Copy exactly, and only, the lines from the line containing "DRIVER1: DRV8833 -> L298N" through the last line of the records below, both included.

+++

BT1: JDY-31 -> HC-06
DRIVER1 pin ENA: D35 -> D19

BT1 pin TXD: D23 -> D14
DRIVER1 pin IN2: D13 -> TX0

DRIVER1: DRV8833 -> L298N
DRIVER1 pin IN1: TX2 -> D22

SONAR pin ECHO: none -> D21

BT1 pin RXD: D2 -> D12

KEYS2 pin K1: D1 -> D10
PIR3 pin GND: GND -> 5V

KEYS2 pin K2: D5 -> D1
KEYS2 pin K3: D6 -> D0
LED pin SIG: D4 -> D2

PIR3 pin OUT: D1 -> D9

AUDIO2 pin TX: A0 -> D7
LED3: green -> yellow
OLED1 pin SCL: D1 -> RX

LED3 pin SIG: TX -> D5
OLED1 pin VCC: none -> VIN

+++

(Reply)
DRIVER1: DRV8833 -> L298N
DRIVER1 pin IN1: TX2 -> D22

SONAR pin ECHO: none -> D21

BT1 pin RXD: D2 -> D12

KEYS2 pin K1: D1 -> D10
PIR3 pin GND: GND -> 5V

KEYS2 pin K2: D5 -> D1
KEYS2 pin K3: D6 -> D0
LED pin SIG: D4 -> D2

PIR3 pin OUT: D1 -> D9

AUDIO2 pin TX: A0 -> D7
LED3: green -> yellow
OLED1 pin SCL: D1 -> RX

LED3 pin SIG: TX -> D5
OLED1 pin VCC: none -> VIN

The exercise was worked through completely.